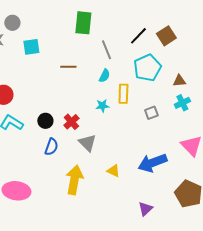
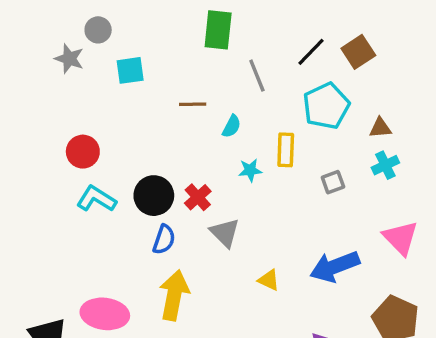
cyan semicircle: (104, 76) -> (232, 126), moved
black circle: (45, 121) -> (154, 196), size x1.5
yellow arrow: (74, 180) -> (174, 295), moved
...
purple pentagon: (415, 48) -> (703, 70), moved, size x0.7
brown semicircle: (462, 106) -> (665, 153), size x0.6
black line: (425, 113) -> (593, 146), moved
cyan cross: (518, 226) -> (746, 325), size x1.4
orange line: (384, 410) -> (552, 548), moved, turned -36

◆ **EXERCISE**
If a line above contains the string "cyan", count it, then give the total and nothing else.

◆ **TASK OUTPUT**
2